[Data for processing Boundary: Start]
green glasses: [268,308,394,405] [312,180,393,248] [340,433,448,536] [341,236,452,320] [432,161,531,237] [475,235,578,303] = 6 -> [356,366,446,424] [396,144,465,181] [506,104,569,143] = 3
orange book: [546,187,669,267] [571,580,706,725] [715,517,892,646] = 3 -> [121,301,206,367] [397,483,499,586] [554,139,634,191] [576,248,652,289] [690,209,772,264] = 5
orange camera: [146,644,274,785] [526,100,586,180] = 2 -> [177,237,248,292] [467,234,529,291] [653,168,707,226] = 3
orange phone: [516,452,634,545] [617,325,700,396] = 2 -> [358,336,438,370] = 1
[Data for processing Boundary: End]
[Data for processing Boundary: Start]
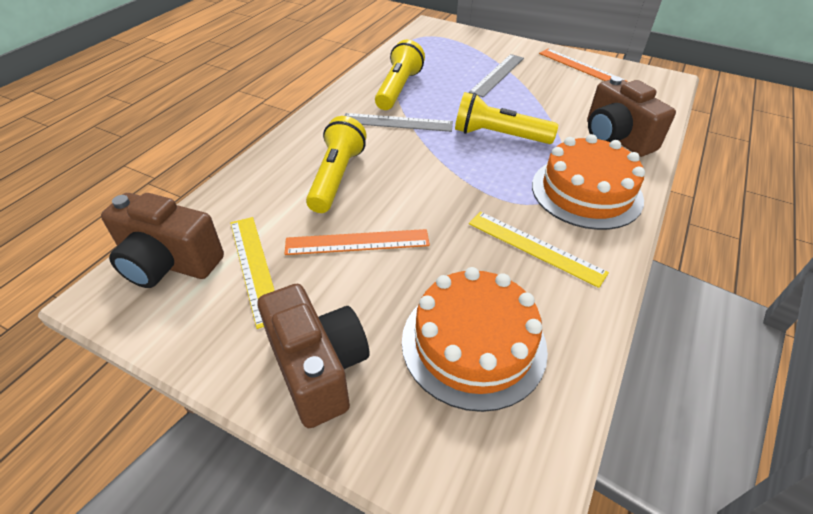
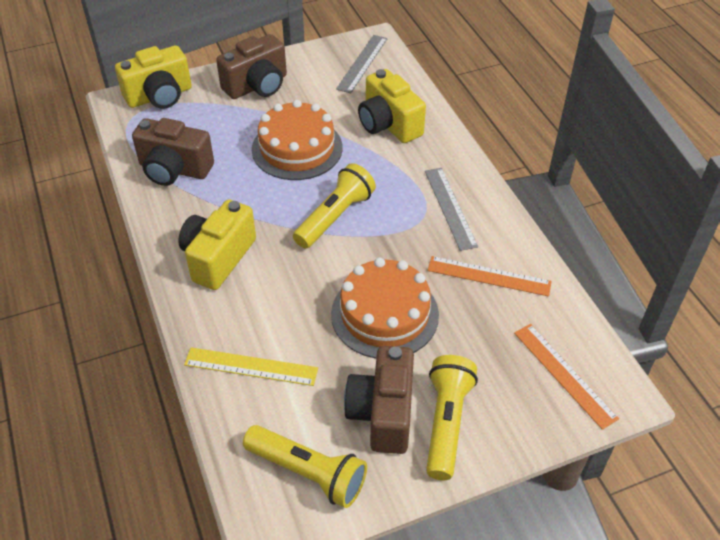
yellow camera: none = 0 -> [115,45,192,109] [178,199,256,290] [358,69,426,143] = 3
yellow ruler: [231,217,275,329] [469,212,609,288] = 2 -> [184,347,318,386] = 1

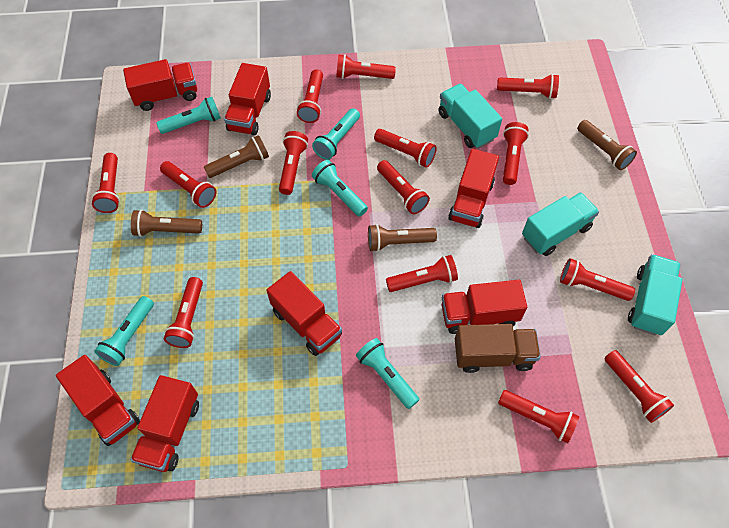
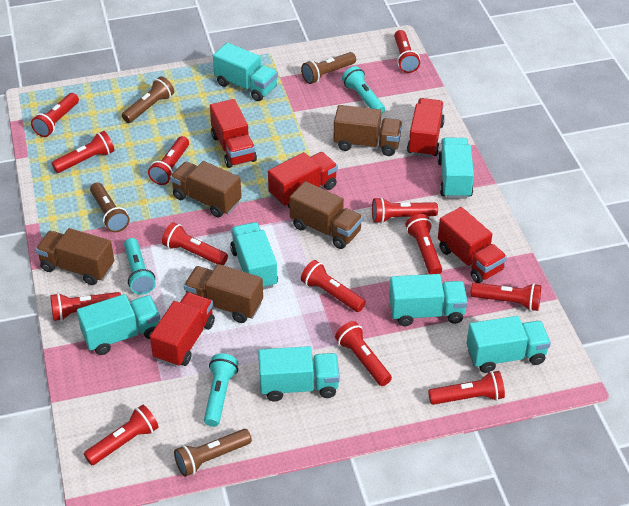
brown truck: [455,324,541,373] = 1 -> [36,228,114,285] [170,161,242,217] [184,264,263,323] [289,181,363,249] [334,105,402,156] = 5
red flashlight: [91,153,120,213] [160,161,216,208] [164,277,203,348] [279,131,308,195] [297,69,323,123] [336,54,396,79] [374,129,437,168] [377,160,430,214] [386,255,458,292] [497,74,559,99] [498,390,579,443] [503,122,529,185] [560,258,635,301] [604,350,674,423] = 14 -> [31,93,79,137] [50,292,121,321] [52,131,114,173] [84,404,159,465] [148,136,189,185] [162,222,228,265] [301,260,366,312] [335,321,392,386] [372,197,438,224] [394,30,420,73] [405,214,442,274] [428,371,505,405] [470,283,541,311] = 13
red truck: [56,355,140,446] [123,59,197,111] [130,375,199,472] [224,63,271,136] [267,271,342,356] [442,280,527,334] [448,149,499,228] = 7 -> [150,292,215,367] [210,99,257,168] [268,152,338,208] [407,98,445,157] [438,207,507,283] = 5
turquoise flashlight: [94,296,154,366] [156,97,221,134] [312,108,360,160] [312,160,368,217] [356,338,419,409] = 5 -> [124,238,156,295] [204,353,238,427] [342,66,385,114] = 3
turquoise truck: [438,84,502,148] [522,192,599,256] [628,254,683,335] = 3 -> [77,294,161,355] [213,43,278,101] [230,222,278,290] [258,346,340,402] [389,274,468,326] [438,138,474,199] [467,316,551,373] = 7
[Data for processing Boundary: End]
### Exercise goal
Look above for the line with "yellow ruler: [231,217,275,329]" and the line with "red flashlight: [91,153,120,213]", then copy exactly the lines from the first through the second, both kept, with no pictures.

### Response for this exercise
yellow ruler: [231,217,275,329] [469,212,609,288] = 2 -> [184,347,318,386] = 1

brown truck: [455,324,541,373] = 1 -> [36,228,114,285] [170,161,242,217] [184,264,263,323] [289,181,363,249] [334,105,402,156] = 5
red flashlight: [91,153,120,213] [160,161,216,208] [164,277,203,348] [279,131,308,195] [297,69,323,123] [336,54,396,79] [374,129,437,168] [377,160,430,214] [386,255,458,292] [497,74,559,99] [498,390,579,443] [503,122,529,185] [560,258,635,301] [604,350,674,423] = 14 -> [31,93,79,137] [50,292,121,321] [52,131,114,173] [84,404,159,465] [148,136,189,185] [162,222,228,265] [301,260,366,312] [335,321,392,386] [372,197,438,224] [394,30,420,73] [405,214,442,274] [428,371,505,405] [470,283,541,311] = 13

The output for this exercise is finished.